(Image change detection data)
-.-.-

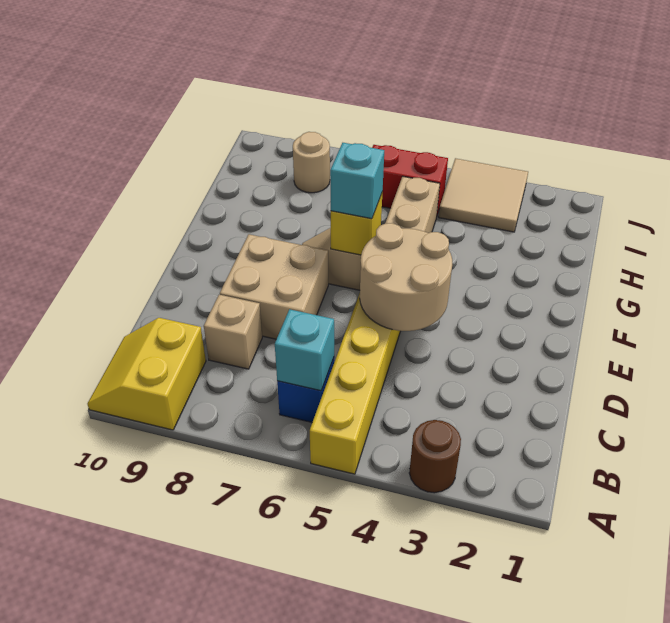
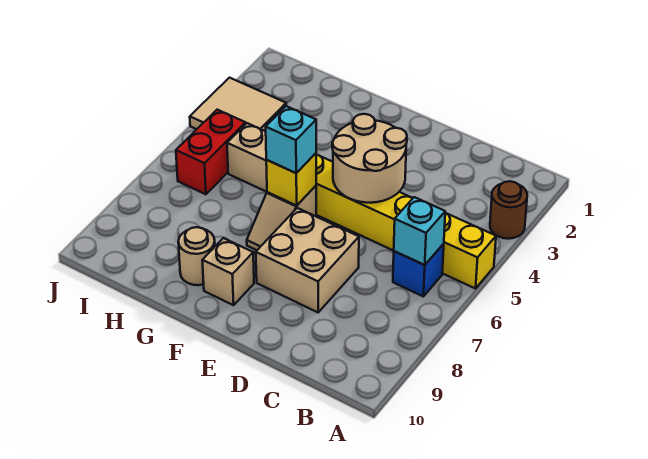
yellow 2x2 slope [88,318,206,430] -> none
tan 1x1 brick [204,295,262,369] -> tan 1x1 brick moved to [202,238,254,305]
tan 1x1 round brick [293,132,330,193] -> tan 1x1 round brick moved to [178,227,215,285]

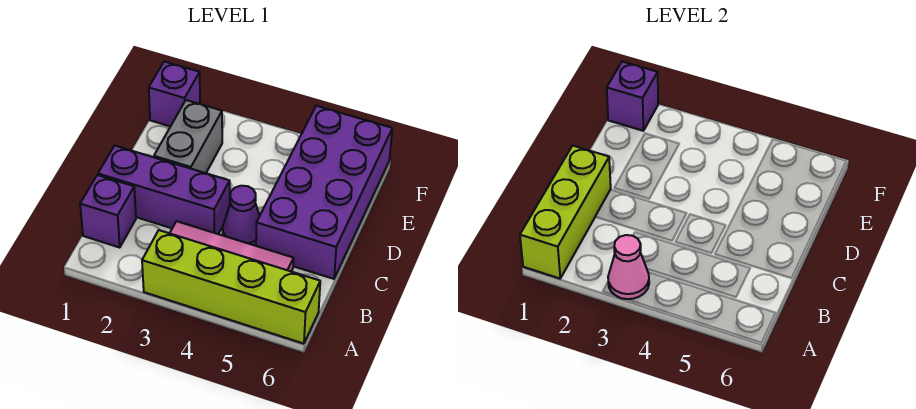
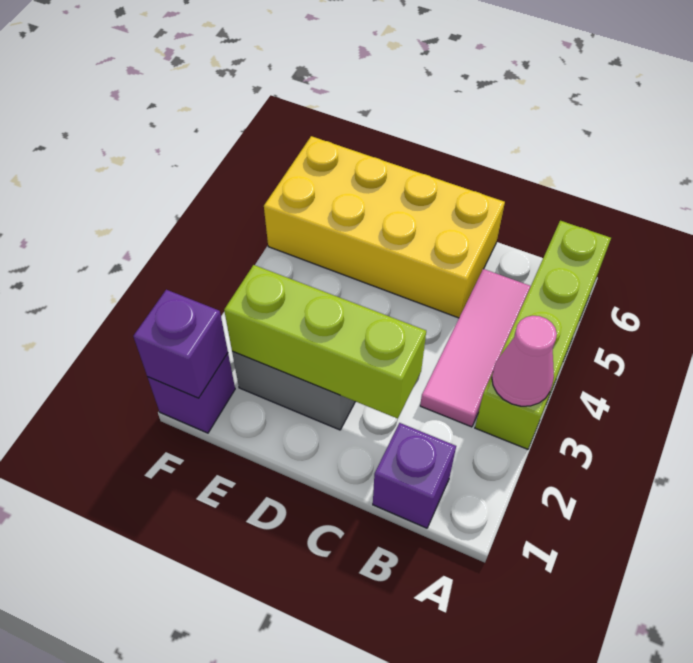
lime 1x3 brick [520,146,611,278] -> lime 1x3 brick moved to [224,265,426,419]
purple 1x3 brick [98,146,230,234] -> none
purple 1x1 cone [223,186,259,246] -> none
purple 2x4 brick [256,106,392,279] -> yellow 2x4 brick [264,136,505,318]

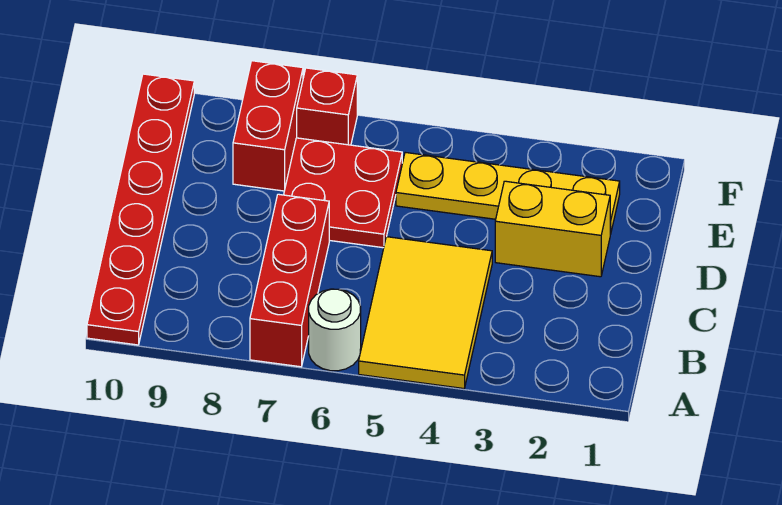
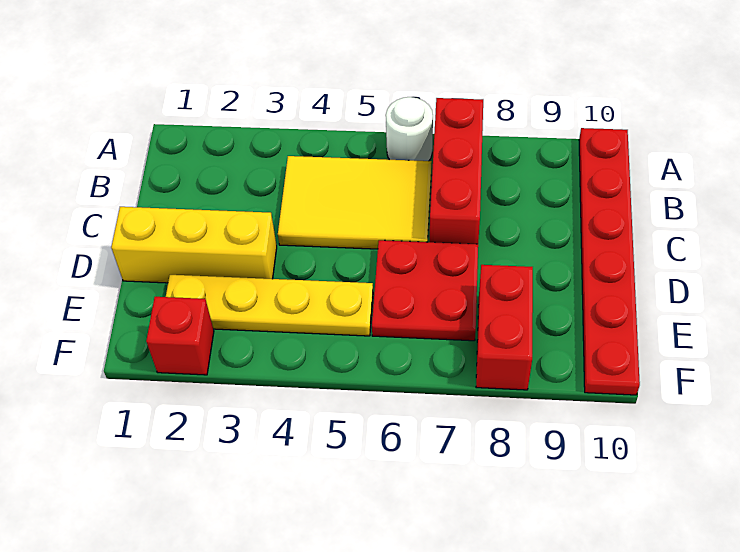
yellow 2x3 tile [359,237,492,389] -> yellow 2x3 tile turned to [278,156,432,249]
yellow 1x2 brick [495,181,610,277] -> yellow 1x3 brick [111,207,277,283]
red 1x1 brick [297,68,357,145] -> red 1x1 brick moved to [146,297,214,375]

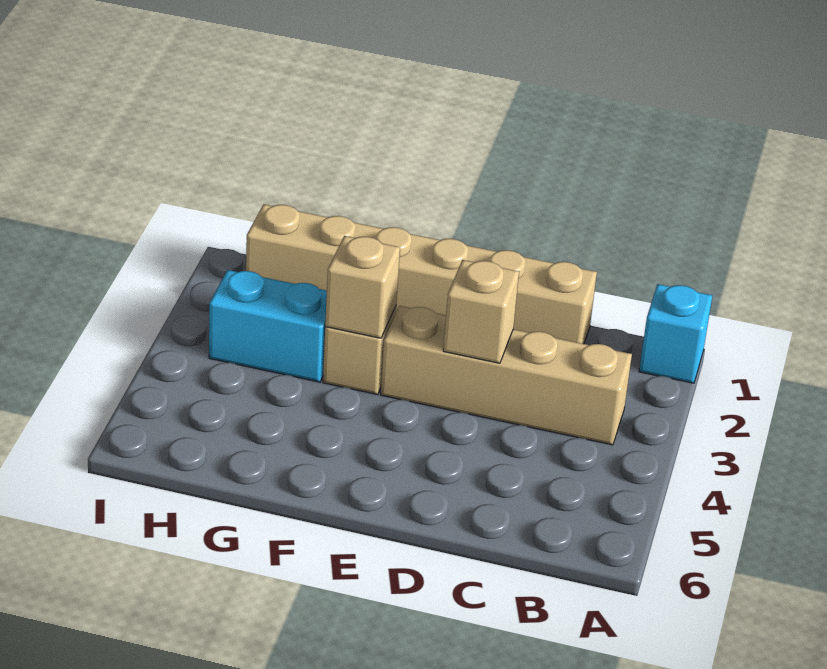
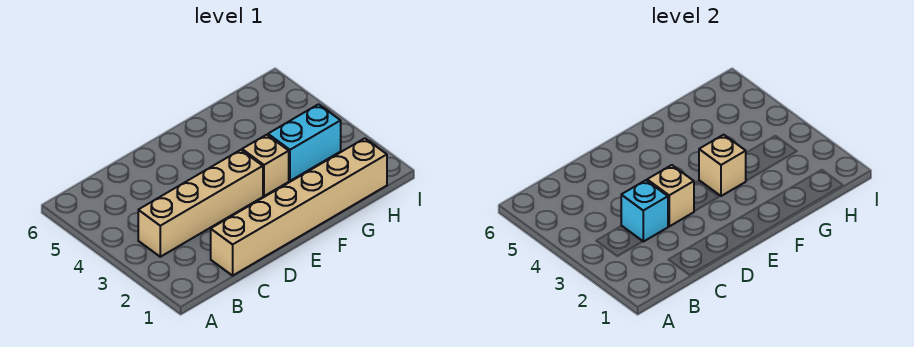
cyan 1x1 brick [639,284,712,383] -> cyan 1x1 brick moved to [621,180,668,242]

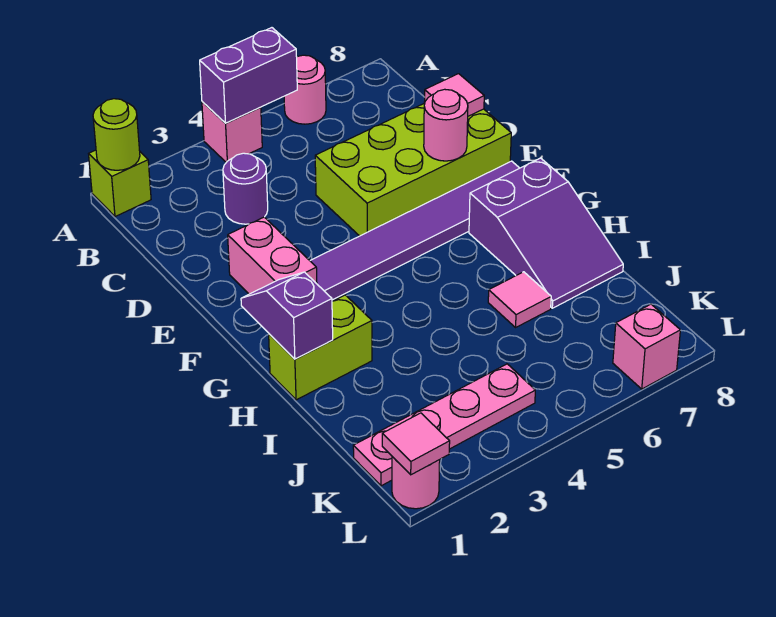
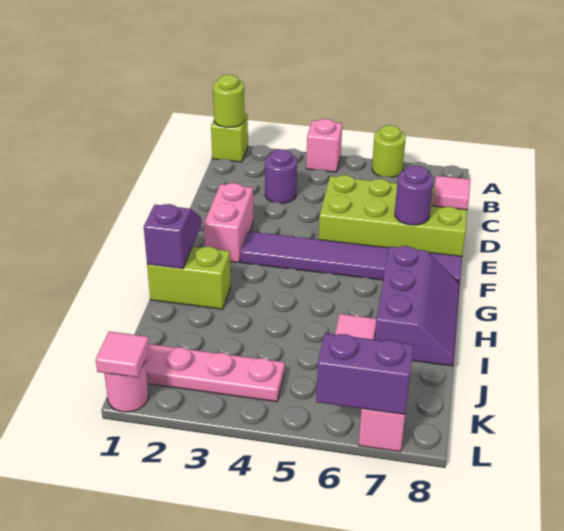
purple 1x2 brick [200,28,297,123] -> purple 1x2 brick moved to [316,333,414,414]
pink 1x1 round brick [284,55,326,124] -> lime 1x1 round brick [372,125,406,178]
pink 1x1 round brick [424,89,468,161] -> purple 1x1 round brick [395,166,434,225]
purple 2x3 slope [469,158,623,308] -> purple 2x3 slope turned to [375,246,460,366]

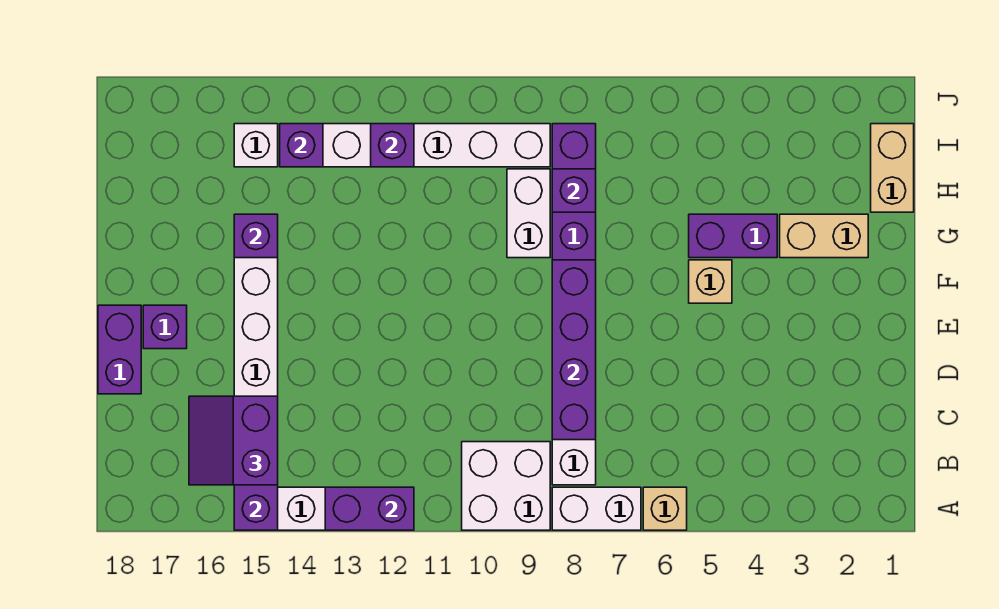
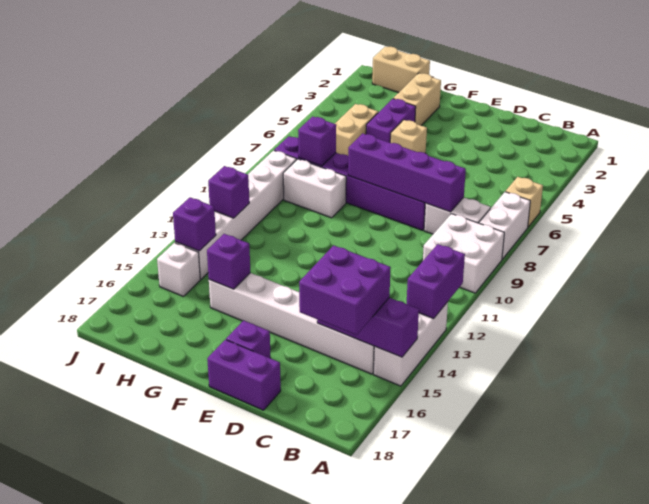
purple 2x2 slope [189,396,278,485] -> purple 2x2 brick [299,245,391,335]
none -> tan 1x2 brick [335,104,378,155]

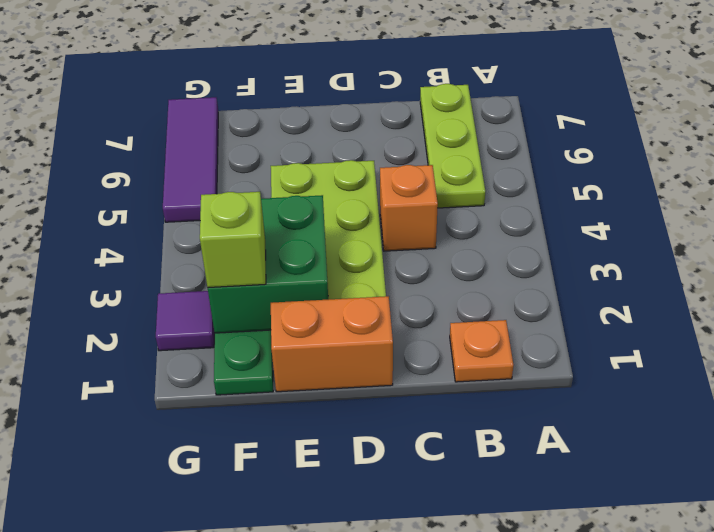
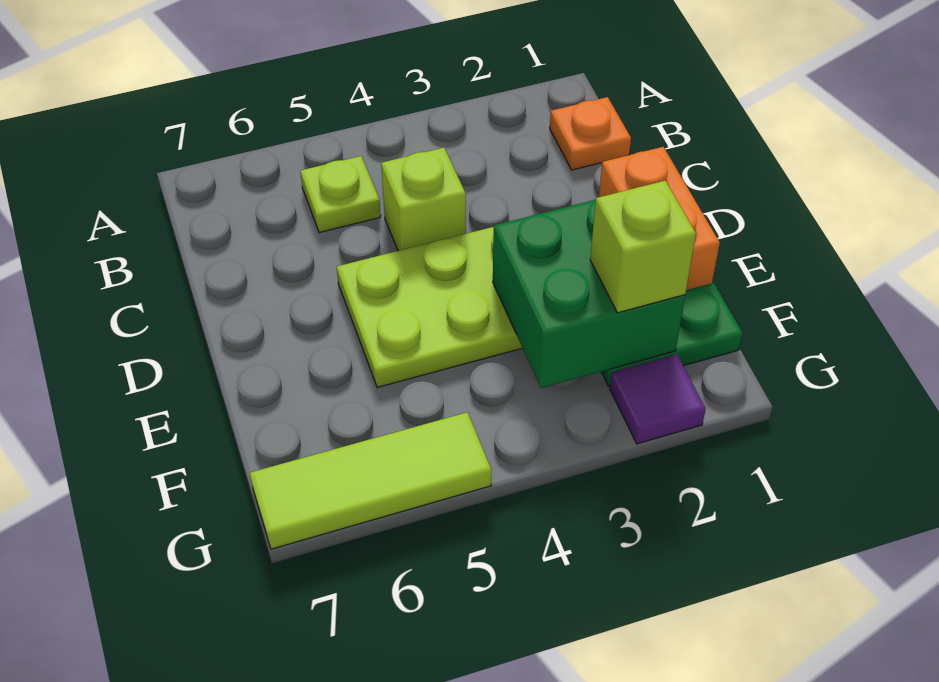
lime 1x3 plate [420,84,485,208] -> lime 1x1 plate [300,156,381,233]
orange 1x1 brick [380,165,438,251] -> lime 1x1 brick [381,148,466,251]
purple 1x3 tile [163,97,218,222] -> lime 1x3 tile [250,412,491,549]

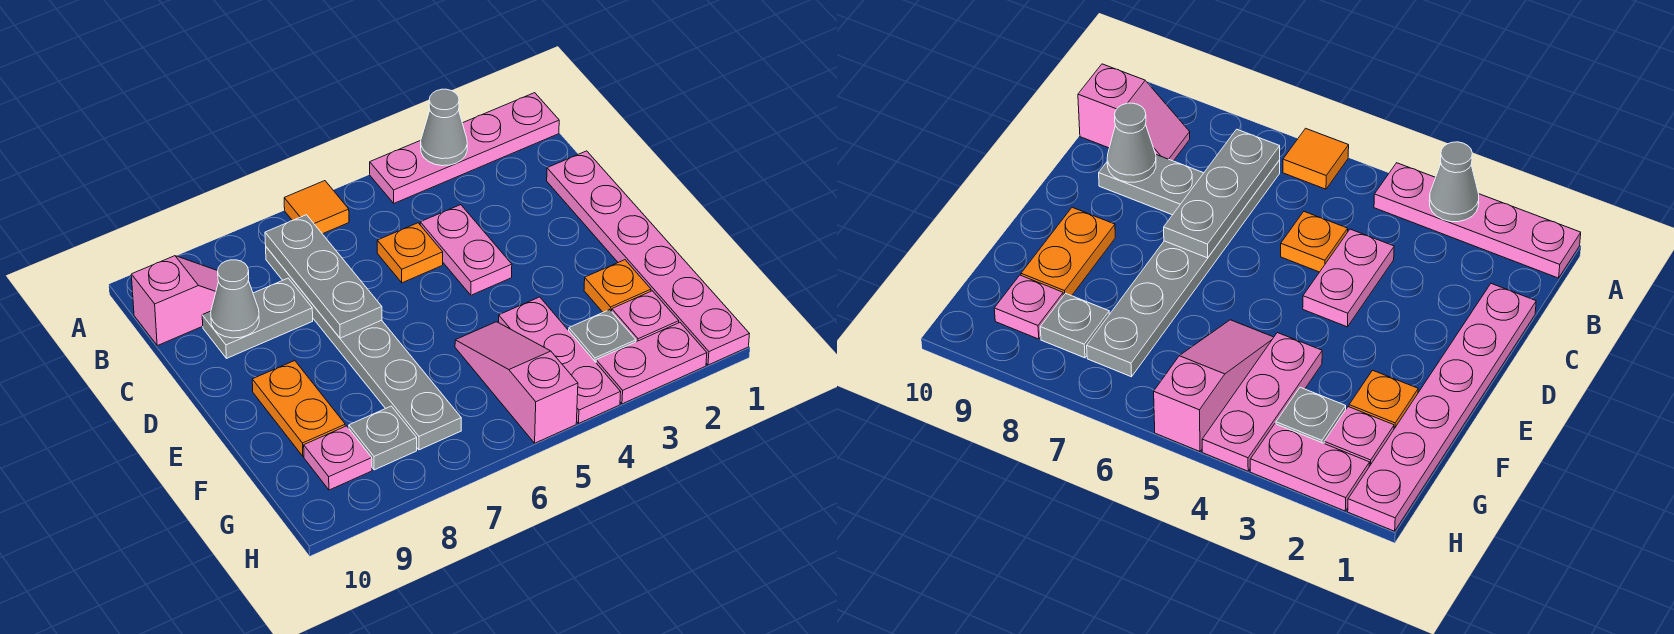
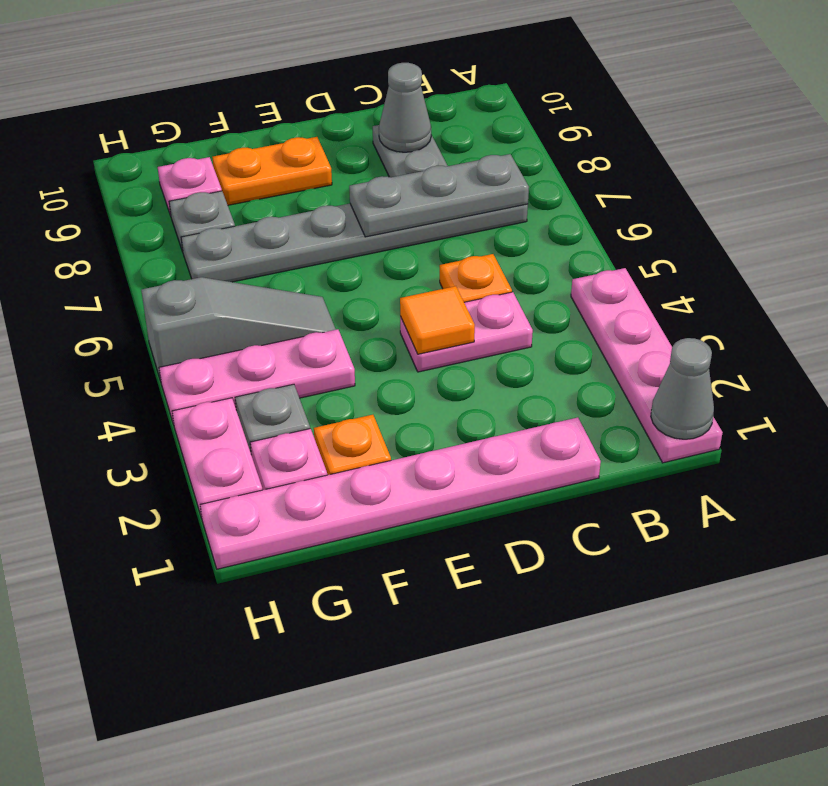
grey 1x1 cone [421,89,467,166] -> grey 1x1 cone moved to [651,338,714,439]
orange 1x1 tile [284,181,349,234] -> orange 1x1 tile moved to [400,286,475,354]
pink 1x2 slope [131,256,219,346] -> none
pink 1x3 slope [455,322,578,443] -> grey 1x3 slope [141,277,336,381]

-.-.-

(Instructions for the task): Give back each entry exactly as it appears, with no pictures.

(Written reply):
yellow 2x2 slope [88,318,206,430] -> none
tan 1x1 brick [204,295,262,369] -> tan 1x1 brick moved to [202,238,254,305]
tan 1x1 round brick [293,132,330,193] -> tan 1x1 round brick moved to [178,227,215,285]

lime 1x3 brick [520,146,611,278] -> lime 1x3 brick moved to [224,265,426,419]
purple 1x3 brick [98,146,230,234] -> none
purple 1x1 cone [223,186,259,246] -> none
purple 2x4 brick [256,106,392,279] -> yellow 2x4 brick [264,136,505,318]

yellow 2x3 tile [359,237,492,389] -> yellow 2x3 tile turned to [278,156,432,249]
yellow 1x2 brick [495,181,610,277] -> yellow 1x3 brick [111,207,277,283]
red 1x1 brick [297,68,357,145] -> red 1x1 brick moved to [146,297,214,375]

cyan 1x1 brick [639,284,712,383] -> cyan 1x1 brick moved to [621,180,668,242]

purple 1x2 brick [200,28,297,123] -> purple 1x2 brick moved to [316,333,414,414]
pink 1x1 round brick [284,55,326,124] -> lime 1x1 round brick [372,125,406,178]
pink 1x1 round brick [424,89,468,161] -> purple 1x1 round brick [395,166,434,225]
purple 2x3 slope [469,158,623,308] -> purple 2x3 slope turned to [375,246,460,366]

purple 2x2 slope [189,396,278,485] -> purple 2x2 brick [299,245,391,335]
none -> tan 1x2 brick [335,104,378,155]

lime 1x3 plate [420,84,485,208] -> lime 1x1 plate [300,156,381,233]
orange 1x1 brick [380,165,438,251] -> lime 1x1 brick [381,148,466,251]
purple 1x3 tile [163,97,218,222] -> lime 1x3 tile [250,412,491,549]

grey 1x1 cone [421,89,467,166] -> grey 1x1 cone moved to [651,338,714,439]
orange 1x1 tile [284,181,349,234] -> orange 1x1 tile moved to [400,286,475,354]
pink 1x2 slope [131,256,219,346] -> none
pink 1x3 slope [455,322,578,443] -> grey 1x3 slope [141,277,336,381]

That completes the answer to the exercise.